### [Instructions for the task]
Your task is to write out every line of the data exactly. Drop the pictures.

(Excerpts from a dataset)
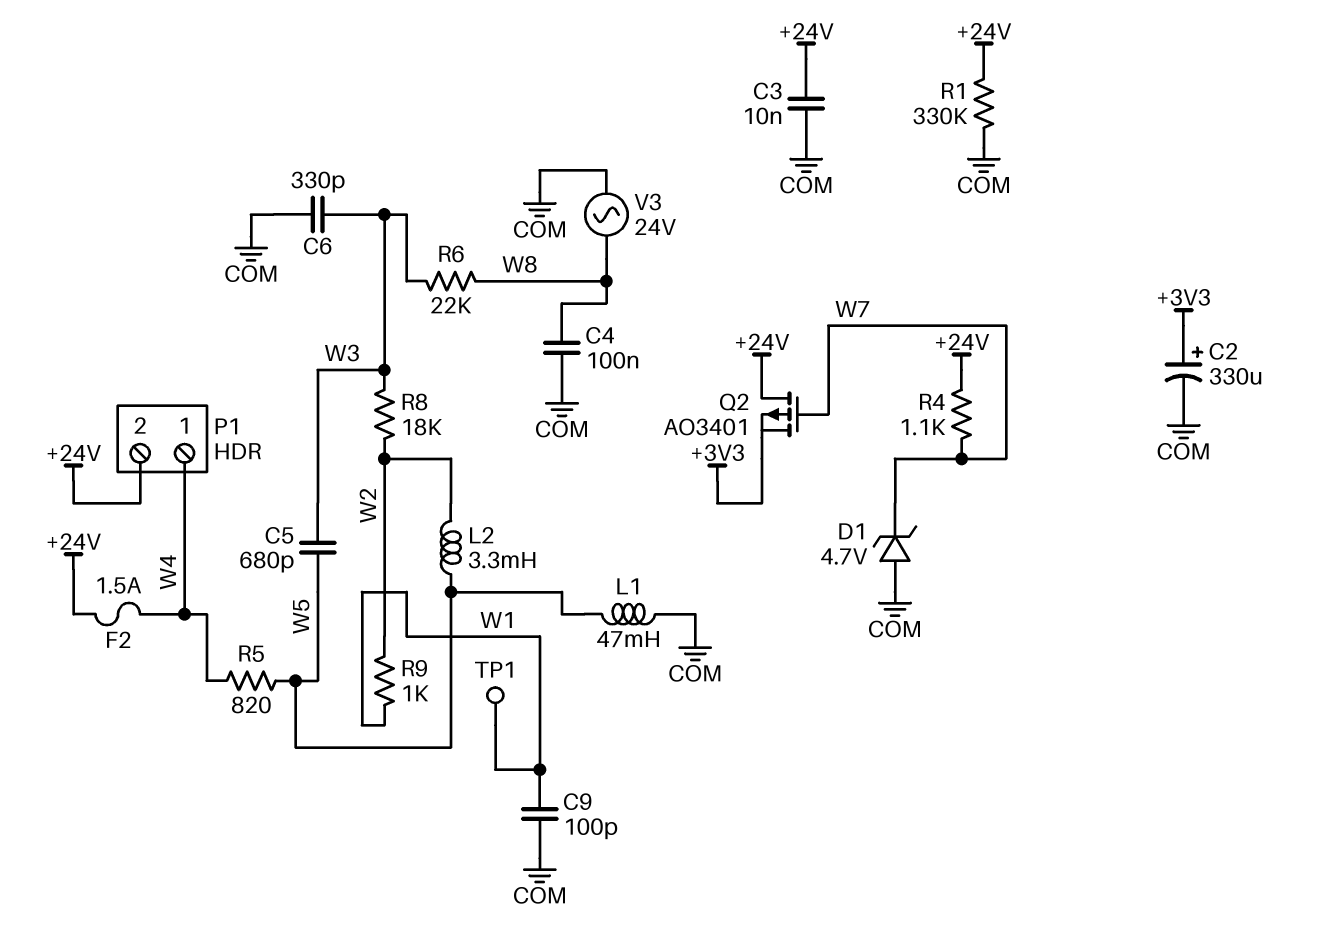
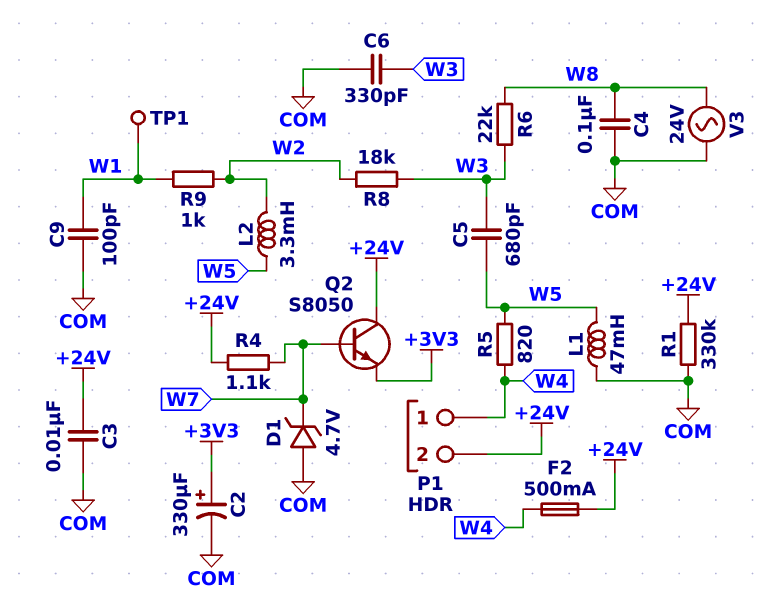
F2: 1.5A (+24V, W4) -> 500mA (+24V, W4)
Q2: PMOS AO3401 (G W7, D +24V, S +3V3) -> NPN S8050 (B W7, C +24V, E +3V3)

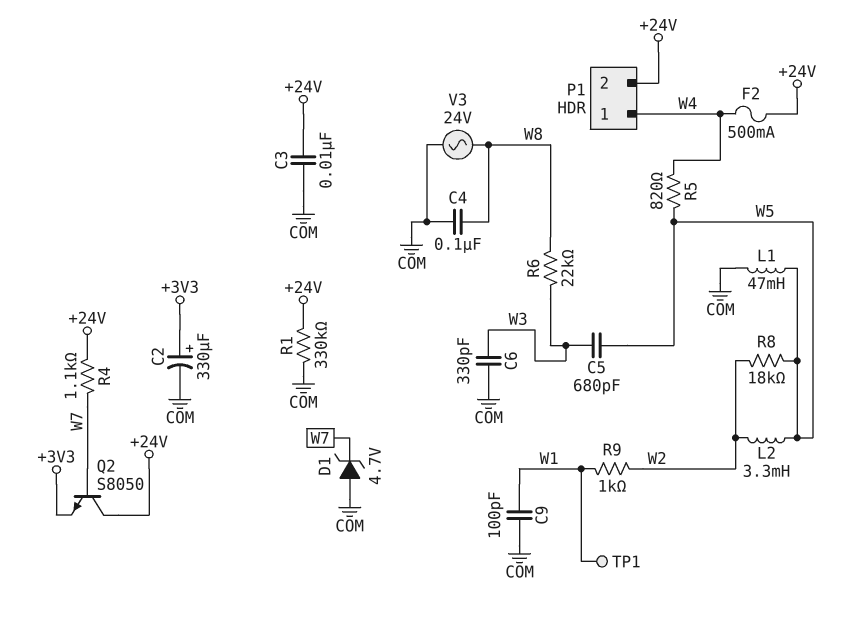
R8: 18k (W2, W3) -> 18k (W2, W5)

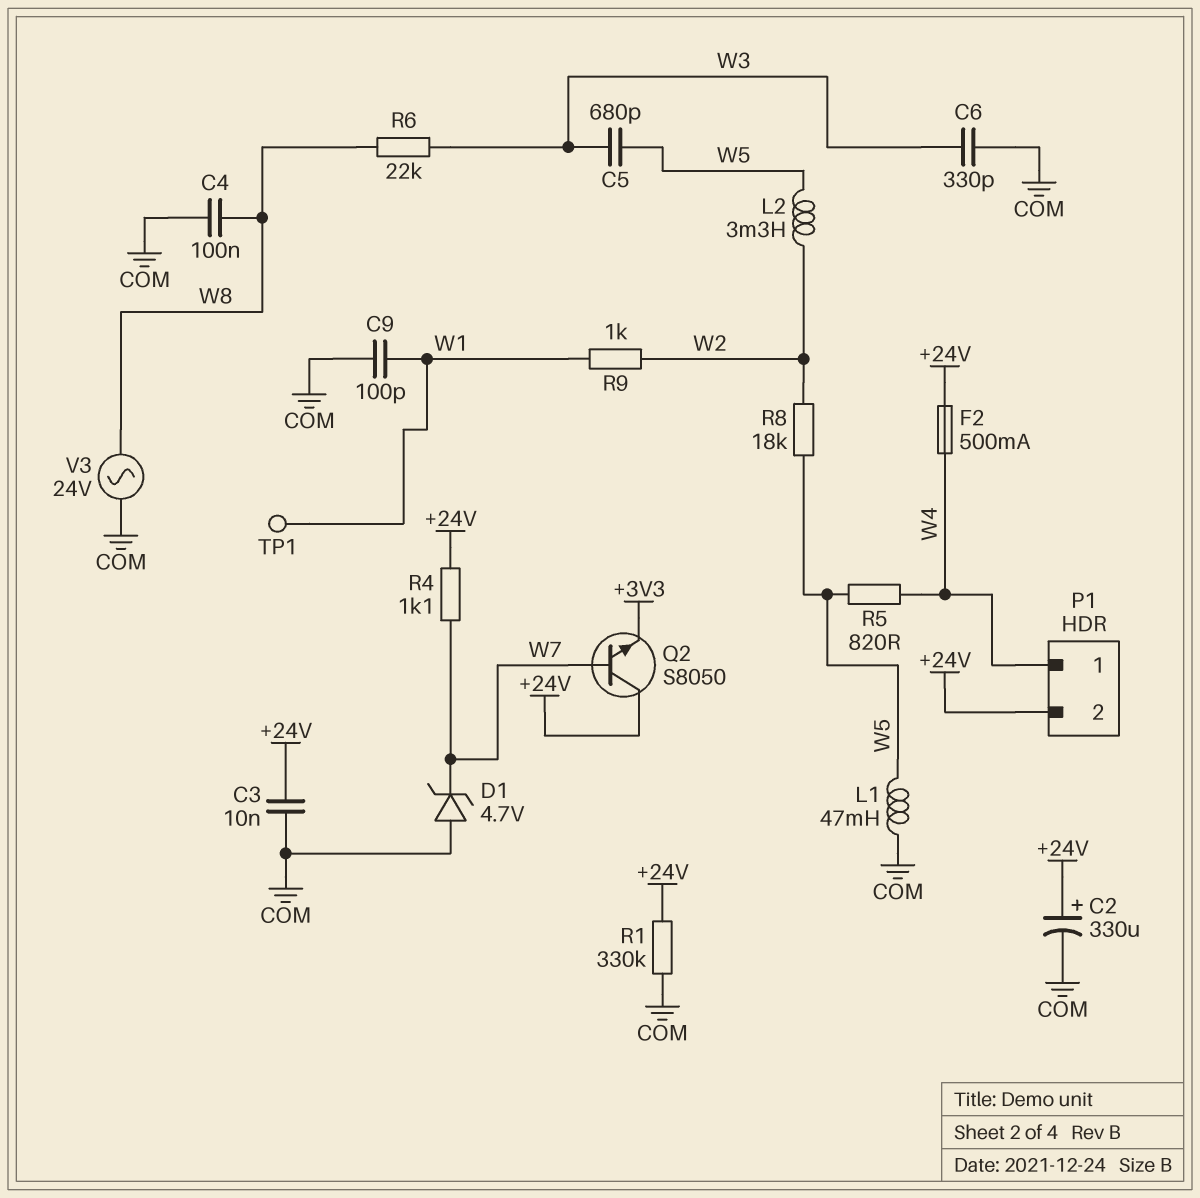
C2: 330uF (plus +3V3, minus COM) -> 330uF (plus +24V, minus COM)

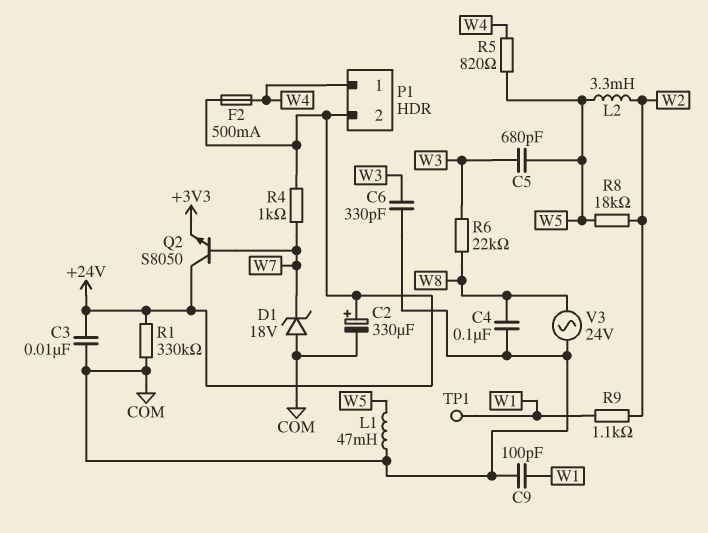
D1: zener 4.7V (A COM, K W7) -> zener 18V (A COM, K W7)
R4: 1.1k (+24V, W7) -> 1k (+24V, W7)
R9: 1k (W1, W2) -> 1.1k (W1, W2)

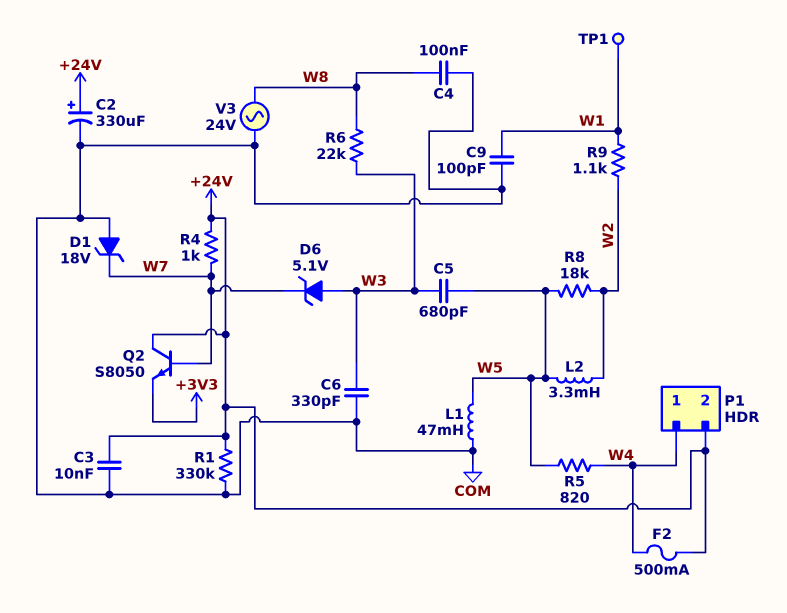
D6: none -> zener 5.1V (A W3, K W7)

### [Answer section]
F2: 1.5A (+24V, W4) -> 500mA (+24V, W4)
Q2: PMOS AO3401 (G W7, D +24V, S +3V3) -> NPN S8050 (B W7, C +24V, E +3V3)

R8: 18k (W2, W3) -> 18k (W2, W5)

C2: 330uF (plus +3V3, minus COM) -> 330uF (plus +24V, minus COM)

D1: zener 4.7V (A COM, K W7) -> zener 18V (A COM, K W7)
R4: 1.1k (+24V, W7) -> 1k (+24V, W7)
R9: 1k (W1, W2) -> 1.1k (W1, W2)

D6: none -> zener 5.1V (A W3, K W7)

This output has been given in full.